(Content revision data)
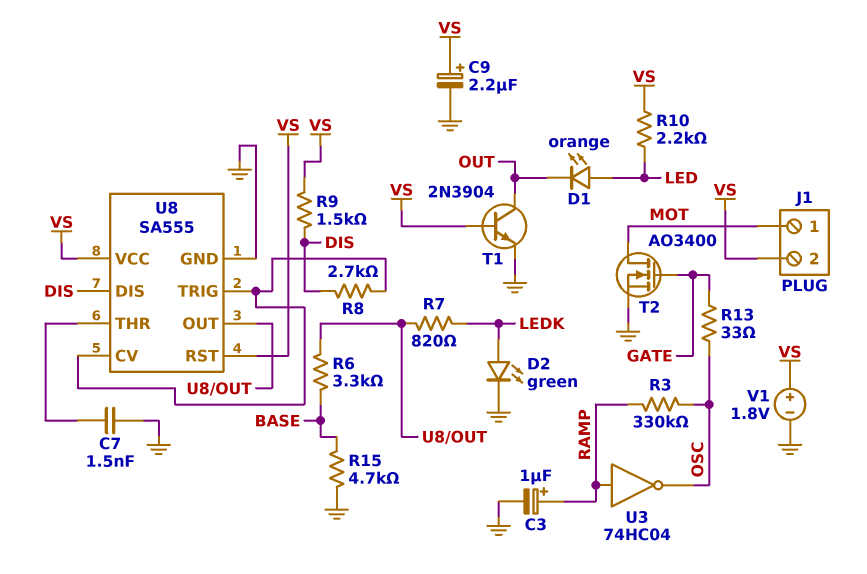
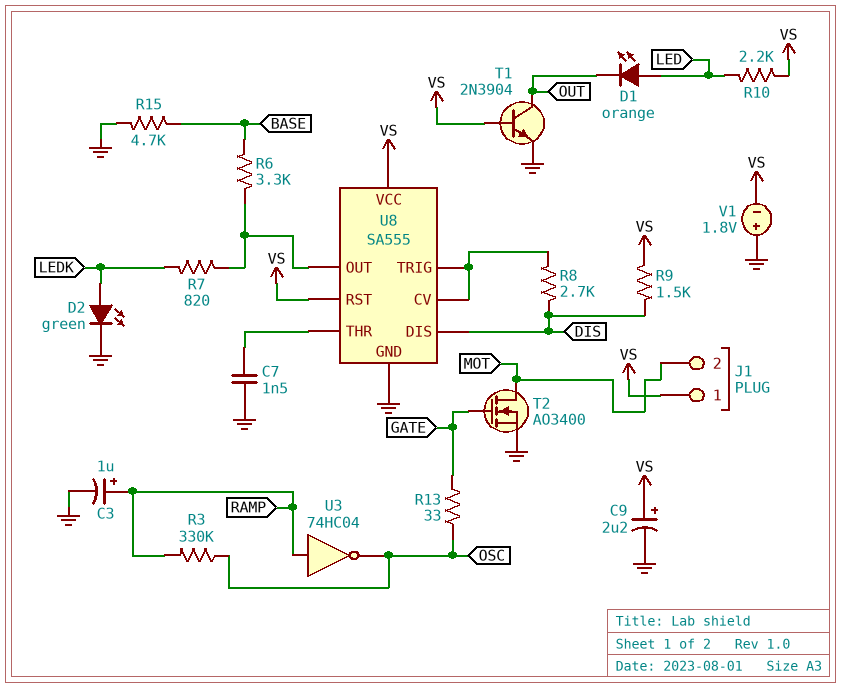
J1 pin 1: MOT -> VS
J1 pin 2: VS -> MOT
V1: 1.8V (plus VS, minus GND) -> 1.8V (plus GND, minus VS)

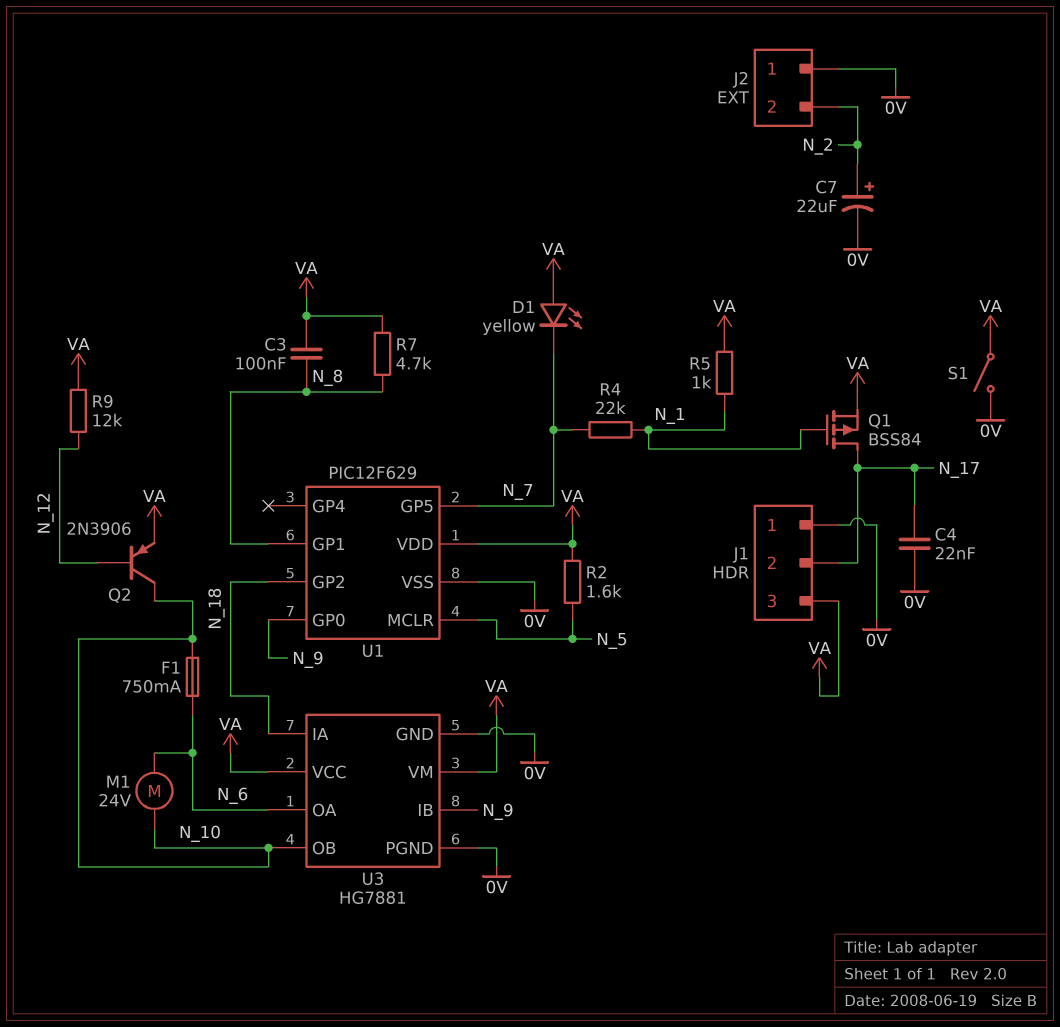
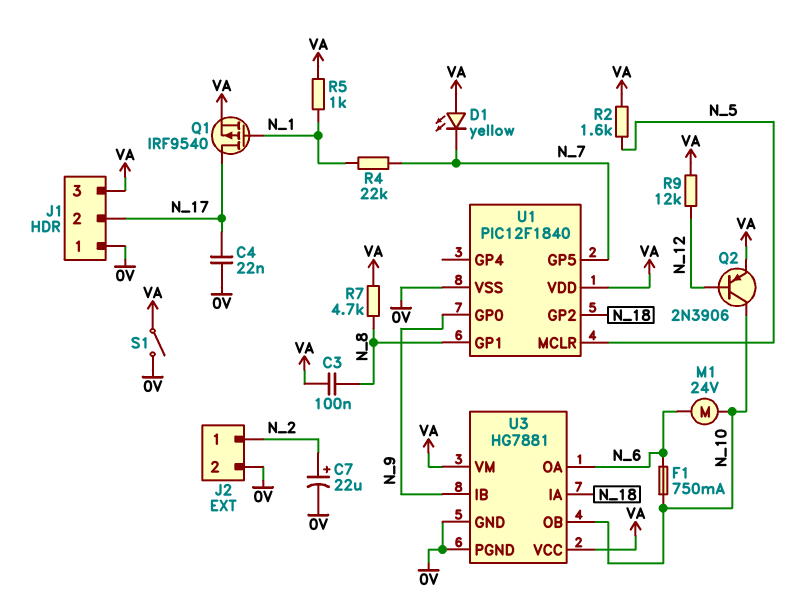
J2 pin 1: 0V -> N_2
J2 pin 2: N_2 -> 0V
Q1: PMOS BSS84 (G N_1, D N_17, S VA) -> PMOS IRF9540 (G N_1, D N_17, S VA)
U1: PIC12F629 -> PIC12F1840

• The problem
Leaving out the pictures, repeat all the entries exactly as they stand.

• Answer box
J1 pin 1: MOT -> VS
J1 pin 2: VS -> MOT
V1: 1.8V (plus VS, minus GND) -> 1.8V (plus GND, minus VS)

J2 pin 1: 0V -> N_2
J2 pin 2: N_2 -> 0V
Q1: PMOS BSS84 (G N_1, D N_17, S VA) -> PMOS IRF9540 (G N_1, D N_17, S VA)
U1: PIC12F629 -> PIC12F1840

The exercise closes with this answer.